Recorded data:

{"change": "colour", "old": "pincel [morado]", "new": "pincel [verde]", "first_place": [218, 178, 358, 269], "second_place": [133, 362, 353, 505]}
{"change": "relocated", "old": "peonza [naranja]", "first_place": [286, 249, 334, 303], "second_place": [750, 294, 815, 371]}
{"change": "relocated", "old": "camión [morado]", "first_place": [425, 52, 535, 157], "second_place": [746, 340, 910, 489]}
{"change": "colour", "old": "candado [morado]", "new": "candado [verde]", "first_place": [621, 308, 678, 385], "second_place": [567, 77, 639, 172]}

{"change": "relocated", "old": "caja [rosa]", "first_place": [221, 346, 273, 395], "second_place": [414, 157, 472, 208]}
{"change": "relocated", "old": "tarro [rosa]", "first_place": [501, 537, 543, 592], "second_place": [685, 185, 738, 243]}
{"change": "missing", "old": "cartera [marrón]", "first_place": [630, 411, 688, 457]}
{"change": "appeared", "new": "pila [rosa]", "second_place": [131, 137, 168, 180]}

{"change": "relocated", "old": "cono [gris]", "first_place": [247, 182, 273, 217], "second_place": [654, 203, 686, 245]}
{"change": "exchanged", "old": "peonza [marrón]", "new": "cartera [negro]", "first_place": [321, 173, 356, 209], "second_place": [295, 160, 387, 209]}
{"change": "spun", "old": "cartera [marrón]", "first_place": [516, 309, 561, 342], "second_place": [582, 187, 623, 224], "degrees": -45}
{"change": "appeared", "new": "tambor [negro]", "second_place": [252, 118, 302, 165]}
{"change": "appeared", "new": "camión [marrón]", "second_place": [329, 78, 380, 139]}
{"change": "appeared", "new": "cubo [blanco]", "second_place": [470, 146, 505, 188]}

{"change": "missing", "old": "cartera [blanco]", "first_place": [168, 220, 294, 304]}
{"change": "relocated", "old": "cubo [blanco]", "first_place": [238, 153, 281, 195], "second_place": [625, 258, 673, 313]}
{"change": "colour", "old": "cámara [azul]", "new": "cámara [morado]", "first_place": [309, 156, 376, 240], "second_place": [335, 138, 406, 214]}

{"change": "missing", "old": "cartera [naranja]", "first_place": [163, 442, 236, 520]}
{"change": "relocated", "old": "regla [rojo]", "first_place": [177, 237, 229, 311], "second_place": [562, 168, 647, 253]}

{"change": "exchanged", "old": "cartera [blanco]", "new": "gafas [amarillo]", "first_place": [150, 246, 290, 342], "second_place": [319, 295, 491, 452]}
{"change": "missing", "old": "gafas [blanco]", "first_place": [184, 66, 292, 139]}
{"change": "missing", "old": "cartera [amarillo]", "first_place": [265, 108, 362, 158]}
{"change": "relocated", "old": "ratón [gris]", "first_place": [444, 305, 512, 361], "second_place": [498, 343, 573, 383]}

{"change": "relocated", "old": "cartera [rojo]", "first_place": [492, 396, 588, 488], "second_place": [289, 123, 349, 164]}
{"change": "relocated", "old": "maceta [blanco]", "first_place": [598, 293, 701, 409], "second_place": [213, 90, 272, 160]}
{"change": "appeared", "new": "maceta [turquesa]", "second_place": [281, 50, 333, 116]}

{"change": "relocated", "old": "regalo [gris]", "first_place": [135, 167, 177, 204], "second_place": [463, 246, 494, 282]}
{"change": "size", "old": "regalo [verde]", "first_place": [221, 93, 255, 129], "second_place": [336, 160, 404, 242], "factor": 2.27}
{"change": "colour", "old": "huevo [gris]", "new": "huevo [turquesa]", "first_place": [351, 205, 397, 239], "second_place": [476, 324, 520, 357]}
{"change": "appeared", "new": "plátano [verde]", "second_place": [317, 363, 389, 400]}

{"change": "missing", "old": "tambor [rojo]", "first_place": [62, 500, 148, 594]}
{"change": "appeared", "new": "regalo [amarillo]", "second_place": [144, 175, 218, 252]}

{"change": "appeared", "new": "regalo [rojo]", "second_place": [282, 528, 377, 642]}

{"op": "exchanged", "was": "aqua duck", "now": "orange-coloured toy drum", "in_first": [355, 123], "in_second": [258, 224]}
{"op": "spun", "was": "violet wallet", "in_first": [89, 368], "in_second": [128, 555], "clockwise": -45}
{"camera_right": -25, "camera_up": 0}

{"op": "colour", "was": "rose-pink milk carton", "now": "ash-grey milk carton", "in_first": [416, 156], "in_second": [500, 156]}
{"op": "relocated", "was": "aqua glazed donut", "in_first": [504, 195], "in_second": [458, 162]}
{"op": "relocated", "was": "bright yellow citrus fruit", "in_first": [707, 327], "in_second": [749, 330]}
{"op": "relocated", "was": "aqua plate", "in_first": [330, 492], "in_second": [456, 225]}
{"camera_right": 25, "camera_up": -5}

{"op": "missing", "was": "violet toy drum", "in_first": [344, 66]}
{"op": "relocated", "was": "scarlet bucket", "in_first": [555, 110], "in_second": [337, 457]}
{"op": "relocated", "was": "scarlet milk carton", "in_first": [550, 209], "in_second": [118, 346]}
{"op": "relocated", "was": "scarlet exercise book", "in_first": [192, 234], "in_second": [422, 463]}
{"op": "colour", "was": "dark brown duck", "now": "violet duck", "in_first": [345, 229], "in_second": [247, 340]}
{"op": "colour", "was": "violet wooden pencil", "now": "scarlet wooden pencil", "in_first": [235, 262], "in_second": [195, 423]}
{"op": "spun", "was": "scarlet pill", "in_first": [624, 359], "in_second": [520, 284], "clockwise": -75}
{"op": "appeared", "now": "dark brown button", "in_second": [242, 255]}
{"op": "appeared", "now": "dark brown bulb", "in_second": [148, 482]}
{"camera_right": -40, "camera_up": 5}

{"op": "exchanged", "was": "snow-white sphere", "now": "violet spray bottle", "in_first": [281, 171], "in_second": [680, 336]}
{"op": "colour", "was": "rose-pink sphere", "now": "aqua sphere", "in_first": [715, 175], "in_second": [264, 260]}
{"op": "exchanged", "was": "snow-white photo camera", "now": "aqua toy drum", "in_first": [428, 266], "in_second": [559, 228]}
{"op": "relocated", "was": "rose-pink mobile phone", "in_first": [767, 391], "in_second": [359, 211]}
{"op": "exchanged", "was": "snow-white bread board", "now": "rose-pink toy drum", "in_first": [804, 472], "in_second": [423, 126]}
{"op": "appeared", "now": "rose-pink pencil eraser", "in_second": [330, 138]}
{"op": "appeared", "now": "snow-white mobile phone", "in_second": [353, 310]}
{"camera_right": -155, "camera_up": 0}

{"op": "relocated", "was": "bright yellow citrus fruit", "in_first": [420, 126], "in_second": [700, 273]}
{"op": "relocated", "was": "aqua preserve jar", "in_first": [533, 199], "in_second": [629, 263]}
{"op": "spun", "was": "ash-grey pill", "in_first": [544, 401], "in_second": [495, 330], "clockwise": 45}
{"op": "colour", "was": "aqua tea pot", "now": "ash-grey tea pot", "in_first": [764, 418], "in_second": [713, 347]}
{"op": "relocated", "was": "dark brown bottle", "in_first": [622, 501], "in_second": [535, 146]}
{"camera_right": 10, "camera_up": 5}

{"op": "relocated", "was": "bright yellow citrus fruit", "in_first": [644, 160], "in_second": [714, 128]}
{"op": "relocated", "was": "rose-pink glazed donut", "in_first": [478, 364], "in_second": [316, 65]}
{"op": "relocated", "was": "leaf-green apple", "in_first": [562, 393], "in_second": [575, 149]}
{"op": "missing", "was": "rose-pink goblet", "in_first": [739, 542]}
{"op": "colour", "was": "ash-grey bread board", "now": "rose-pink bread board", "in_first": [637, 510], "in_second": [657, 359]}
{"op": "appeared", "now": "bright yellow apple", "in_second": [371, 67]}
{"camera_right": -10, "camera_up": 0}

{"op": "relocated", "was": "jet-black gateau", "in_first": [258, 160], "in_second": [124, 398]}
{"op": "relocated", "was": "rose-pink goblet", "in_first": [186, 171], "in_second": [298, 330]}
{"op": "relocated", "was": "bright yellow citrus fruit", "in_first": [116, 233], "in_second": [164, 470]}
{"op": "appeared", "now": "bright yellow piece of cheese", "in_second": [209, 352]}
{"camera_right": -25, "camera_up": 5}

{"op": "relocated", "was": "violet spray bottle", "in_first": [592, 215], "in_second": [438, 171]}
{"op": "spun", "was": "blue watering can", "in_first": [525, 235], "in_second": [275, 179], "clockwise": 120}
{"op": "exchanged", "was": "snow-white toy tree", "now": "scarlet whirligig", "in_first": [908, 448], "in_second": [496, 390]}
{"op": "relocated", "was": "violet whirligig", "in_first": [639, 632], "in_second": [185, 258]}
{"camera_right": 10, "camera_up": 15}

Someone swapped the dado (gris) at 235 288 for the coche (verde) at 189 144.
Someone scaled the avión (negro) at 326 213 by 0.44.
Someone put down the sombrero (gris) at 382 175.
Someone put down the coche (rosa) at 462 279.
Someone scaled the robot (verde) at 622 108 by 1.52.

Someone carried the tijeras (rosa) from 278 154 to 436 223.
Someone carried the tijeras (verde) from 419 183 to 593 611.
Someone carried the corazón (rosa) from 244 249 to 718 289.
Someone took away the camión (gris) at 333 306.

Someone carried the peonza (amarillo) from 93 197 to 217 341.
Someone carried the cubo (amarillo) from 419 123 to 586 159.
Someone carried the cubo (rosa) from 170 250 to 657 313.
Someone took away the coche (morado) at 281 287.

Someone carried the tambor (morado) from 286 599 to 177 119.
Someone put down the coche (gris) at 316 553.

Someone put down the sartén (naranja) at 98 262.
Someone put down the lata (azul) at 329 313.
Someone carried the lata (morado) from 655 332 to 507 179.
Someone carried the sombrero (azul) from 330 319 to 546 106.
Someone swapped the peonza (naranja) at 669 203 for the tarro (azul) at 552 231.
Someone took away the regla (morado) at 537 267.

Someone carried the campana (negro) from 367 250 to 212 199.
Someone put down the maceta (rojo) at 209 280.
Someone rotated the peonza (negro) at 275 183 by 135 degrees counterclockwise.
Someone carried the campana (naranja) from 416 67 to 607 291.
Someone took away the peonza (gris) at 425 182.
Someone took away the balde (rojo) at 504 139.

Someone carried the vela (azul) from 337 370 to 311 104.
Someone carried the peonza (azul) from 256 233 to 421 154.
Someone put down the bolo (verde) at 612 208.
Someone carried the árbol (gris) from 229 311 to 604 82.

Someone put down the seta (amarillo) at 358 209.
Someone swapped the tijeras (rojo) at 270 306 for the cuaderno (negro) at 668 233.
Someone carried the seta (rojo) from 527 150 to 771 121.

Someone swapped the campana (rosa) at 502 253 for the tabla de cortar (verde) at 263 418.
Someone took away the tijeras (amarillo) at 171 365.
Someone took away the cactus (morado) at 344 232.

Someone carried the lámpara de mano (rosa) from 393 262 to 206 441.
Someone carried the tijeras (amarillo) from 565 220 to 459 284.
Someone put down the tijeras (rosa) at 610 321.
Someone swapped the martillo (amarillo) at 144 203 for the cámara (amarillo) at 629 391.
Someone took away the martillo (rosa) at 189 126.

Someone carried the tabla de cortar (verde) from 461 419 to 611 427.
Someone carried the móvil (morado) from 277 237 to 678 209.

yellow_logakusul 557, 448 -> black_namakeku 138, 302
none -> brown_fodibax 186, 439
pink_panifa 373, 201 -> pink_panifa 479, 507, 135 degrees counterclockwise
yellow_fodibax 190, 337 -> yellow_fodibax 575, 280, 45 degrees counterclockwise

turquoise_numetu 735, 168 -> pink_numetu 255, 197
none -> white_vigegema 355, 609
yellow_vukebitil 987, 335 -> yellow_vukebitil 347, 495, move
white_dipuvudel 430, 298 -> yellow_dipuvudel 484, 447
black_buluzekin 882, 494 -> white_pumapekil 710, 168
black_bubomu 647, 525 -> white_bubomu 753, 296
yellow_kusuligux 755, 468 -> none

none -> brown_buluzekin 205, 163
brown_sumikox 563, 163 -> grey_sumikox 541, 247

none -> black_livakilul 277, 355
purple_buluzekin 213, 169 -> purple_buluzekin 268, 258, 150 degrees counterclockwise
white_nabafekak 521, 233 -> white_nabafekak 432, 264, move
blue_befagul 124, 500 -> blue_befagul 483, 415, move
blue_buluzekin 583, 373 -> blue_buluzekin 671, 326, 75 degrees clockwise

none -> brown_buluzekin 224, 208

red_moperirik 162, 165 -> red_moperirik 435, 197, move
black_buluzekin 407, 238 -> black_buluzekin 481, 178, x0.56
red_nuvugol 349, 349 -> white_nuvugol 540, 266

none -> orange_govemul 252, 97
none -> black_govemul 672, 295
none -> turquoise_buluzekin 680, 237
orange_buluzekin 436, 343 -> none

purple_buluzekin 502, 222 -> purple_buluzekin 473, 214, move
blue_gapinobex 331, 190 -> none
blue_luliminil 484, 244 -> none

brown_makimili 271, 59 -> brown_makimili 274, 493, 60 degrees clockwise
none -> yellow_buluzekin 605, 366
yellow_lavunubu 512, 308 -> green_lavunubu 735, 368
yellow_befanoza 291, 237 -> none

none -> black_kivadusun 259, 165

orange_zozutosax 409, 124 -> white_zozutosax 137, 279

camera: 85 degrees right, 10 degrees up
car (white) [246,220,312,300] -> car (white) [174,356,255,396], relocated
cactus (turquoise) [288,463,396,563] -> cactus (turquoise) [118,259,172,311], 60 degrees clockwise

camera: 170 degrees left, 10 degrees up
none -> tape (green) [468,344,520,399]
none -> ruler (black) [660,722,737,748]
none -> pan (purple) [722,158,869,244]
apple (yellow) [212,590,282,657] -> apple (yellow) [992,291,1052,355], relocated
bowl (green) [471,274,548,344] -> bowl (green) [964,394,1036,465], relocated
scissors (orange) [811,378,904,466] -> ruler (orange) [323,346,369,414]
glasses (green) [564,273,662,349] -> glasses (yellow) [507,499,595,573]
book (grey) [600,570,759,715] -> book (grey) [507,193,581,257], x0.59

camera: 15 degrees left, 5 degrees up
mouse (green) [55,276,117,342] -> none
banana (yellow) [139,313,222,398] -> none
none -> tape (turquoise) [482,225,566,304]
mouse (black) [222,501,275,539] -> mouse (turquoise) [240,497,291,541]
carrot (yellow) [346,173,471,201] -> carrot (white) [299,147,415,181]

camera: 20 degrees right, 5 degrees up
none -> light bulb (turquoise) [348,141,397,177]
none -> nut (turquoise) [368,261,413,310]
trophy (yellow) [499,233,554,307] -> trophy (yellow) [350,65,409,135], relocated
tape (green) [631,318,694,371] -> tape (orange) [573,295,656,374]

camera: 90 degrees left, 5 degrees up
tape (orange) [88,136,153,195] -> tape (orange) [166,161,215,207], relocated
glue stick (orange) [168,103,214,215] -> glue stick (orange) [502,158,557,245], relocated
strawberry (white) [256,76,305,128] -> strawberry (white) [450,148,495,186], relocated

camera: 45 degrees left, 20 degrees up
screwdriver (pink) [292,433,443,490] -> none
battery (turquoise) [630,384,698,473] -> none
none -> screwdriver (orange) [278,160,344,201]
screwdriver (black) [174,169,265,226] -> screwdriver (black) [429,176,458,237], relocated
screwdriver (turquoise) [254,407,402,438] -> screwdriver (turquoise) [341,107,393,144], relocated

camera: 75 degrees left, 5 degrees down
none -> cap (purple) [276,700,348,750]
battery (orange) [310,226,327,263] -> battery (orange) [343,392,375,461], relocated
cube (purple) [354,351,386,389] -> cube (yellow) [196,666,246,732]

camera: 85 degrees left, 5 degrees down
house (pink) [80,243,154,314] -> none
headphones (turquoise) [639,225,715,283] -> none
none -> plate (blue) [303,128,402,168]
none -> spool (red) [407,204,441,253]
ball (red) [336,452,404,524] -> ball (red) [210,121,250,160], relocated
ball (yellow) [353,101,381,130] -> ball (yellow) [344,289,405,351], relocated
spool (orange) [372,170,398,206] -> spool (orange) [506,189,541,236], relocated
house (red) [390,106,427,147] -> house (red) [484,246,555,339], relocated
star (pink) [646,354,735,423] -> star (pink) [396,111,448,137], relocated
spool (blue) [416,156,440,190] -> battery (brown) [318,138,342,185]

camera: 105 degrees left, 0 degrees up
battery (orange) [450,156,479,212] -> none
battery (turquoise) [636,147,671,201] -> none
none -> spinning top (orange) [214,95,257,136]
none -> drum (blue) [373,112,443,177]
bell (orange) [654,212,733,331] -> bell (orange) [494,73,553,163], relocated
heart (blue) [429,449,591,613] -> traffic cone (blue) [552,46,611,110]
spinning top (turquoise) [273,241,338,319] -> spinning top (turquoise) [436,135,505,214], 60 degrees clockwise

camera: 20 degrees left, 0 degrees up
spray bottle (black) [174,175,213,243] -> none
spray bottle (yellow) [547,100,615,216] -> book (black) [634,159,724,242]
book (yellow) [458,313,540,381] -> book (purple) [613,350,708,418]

Task directions:
Working from the data above, extract solely the lines from the one containing "orange_zozutosax 409, 124" through the one containing "car (white) [246,220,312,300]", exactly as they appear, both included.

Answer area:
orange_zozutosax 409, 124 -> white_zozutosax 137, 279

camera: 85 degrees right, 10 degrees up
car (white) [246,220,312,300] -> car (white) [174,356,255,396], relocated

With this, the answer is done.